▶ [TASK DETAILS] An exact copy of the entries, with every picture omitted, is what is needed here.

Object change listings

╭──

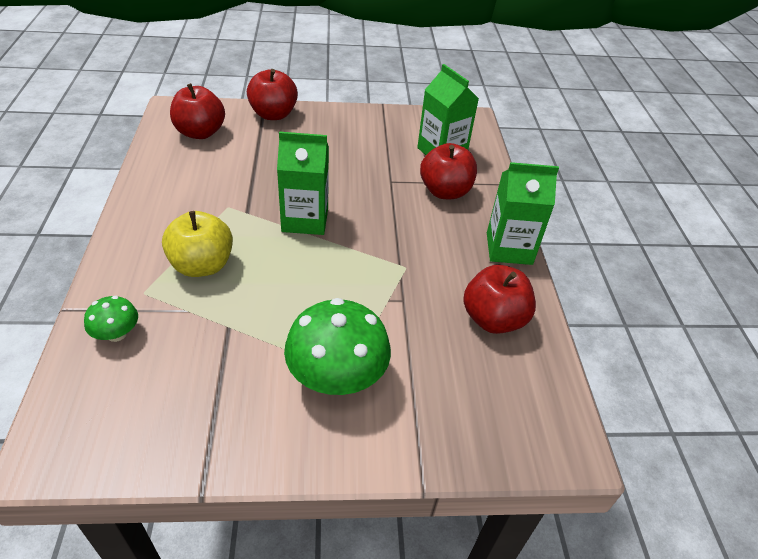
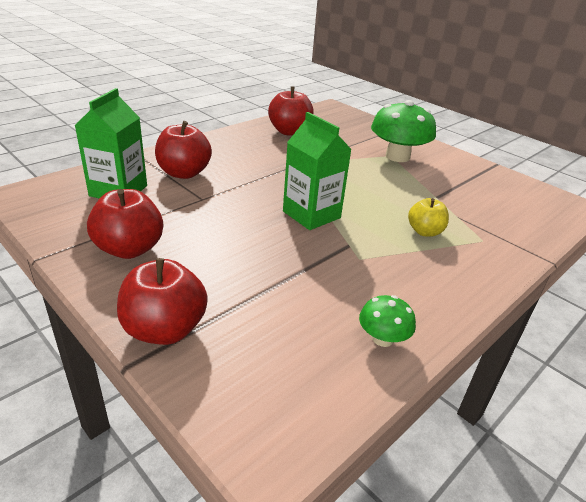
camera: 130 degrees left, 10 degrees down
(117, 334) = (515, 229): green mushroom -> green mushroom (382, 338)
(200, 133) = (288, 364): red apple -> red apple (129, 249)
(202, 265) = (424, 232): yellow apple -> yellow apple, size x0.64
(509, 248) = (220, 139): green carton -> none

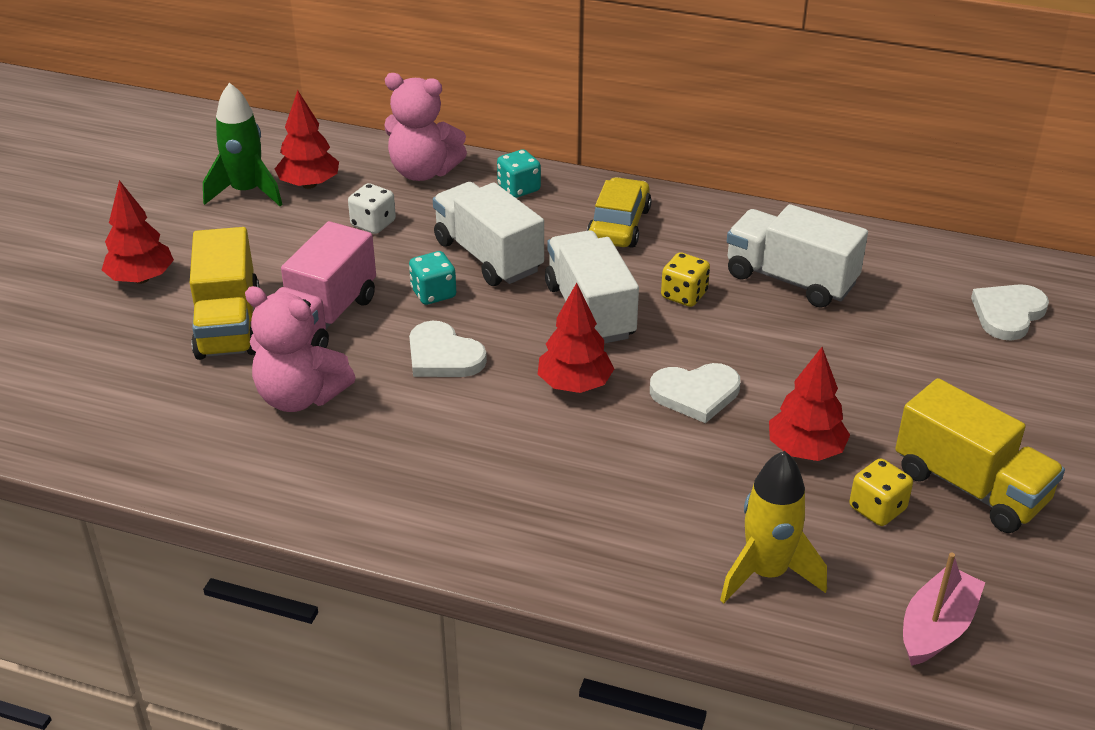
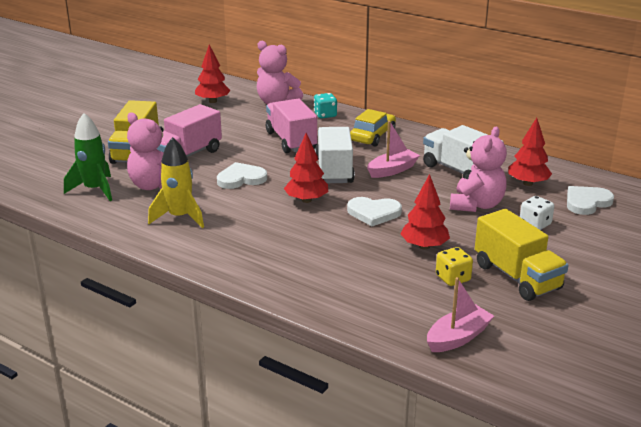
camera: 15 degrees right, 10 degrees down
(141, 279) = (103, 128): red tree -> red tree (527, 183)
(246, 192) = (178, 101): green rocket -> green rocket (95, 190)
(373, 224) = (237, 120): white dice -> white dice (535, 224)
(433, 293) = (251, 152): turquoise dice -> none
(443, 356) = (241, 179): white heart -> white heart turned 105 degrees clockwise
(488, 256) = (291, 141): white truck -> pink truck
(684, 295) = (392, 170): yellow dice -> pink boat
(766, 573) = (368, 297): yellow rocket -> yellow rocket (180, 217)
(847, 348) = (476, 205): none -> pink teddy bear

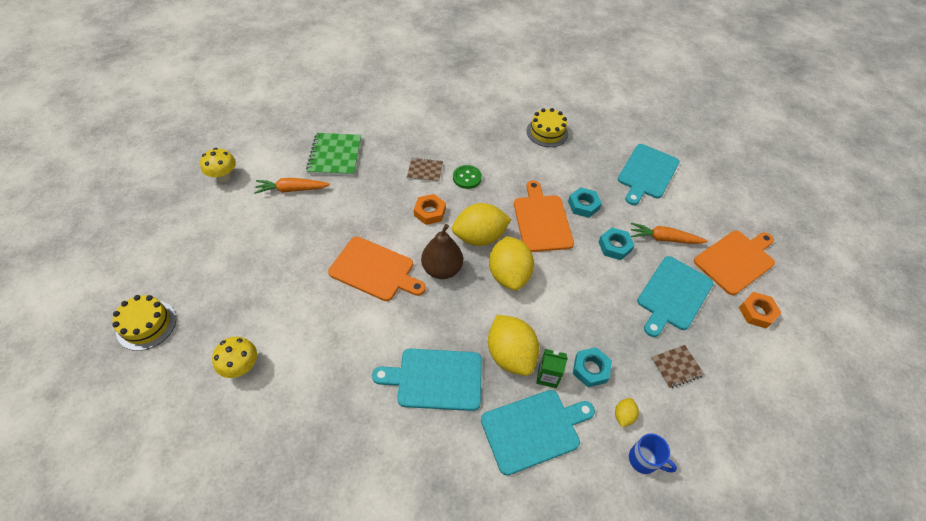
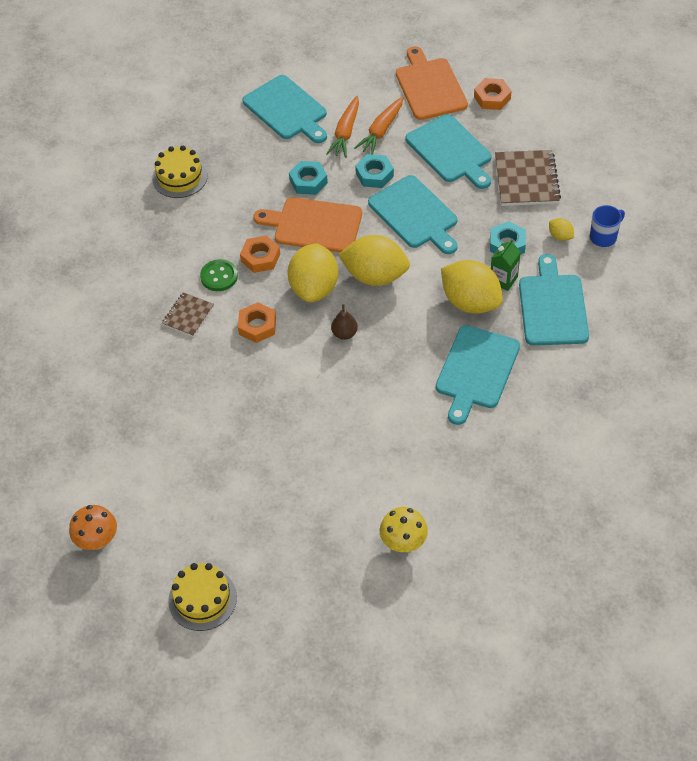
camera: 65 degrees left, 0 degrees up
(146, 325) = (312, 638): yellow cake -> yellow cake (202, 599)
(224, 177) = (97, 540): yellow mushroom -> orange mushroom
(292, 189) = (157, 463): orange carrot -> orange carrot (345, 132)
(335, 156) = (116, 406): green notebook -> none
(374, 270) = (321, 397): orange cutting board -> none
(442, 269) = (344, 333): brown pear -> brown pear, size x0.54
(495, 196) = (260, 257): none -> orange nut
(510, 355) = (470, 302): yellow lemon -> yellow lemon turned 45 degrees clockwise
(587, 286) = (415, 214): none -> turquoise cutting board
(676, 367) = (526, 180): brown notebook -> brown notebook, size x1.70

╰──

▶ [RESULT FOR THIS EXERCISE]
camera: 130 degrees left, 10 degrees down
(117, 334) = (515, 229): green mushroom -> green mushroom (382, 338)
(200, 133) = (288, 364): red apple -> red apple (129, 249)
(202, 265) = (424, 232): yellow apple -> yellow apple, size x0.64
(509, 248) = (220, 139): green carton -> none

camera: 15 degrees right, 10 degrees down
(141, 279) = (103, 128): red tree -> red tree (527, 183)
(246, 192) = (178, 101): green rocket -> green rocket (95, 190)
(373, 224) = (237, 120): white dice -> white dice (535, 224)
(433, 293) = (251, 152): turquoise dice -> none
(443, 356) = (241, 179): white heart -> white heart turned 105 degrees clockwise
(488, 256) = (291, 141): white truck -> pink truck
(684, 295) = (392, 170): yellow dice -> pink boat
(766, 573) = (368, 297): yellow rocket -> yellow rocket (180, 217)
(847, 348) = (476, 205): none -> pink teddy bear

camera: 65 degrees left, 0 degrees up
(146, 325) = (312, 638): yellow cake -> yellow cake (202, 599)
(224, 177) = (97, 540): yellow mushroom -> orange mushroom
(292, 189) = (157, 463): orange carrot -> orange carrot (345, 132)
(335, 156) = (116, 406): green notebook -> none
(374, 270) = (321, 397): orange cutting board -> none
(442, 269) = (344, 333): brown pear -> brown pear, size x0.54
(495, 196) = (260, 257): none -> orange nut
(510, 355) = (470, 302): yellow lemon -> yellow lemon turned 45 degrees clockwise
(587, 286) = (415, 214): none -> turquoise cutting board
(676, 367) = (526, 180): brown notebook -> brown notebook, size x1.70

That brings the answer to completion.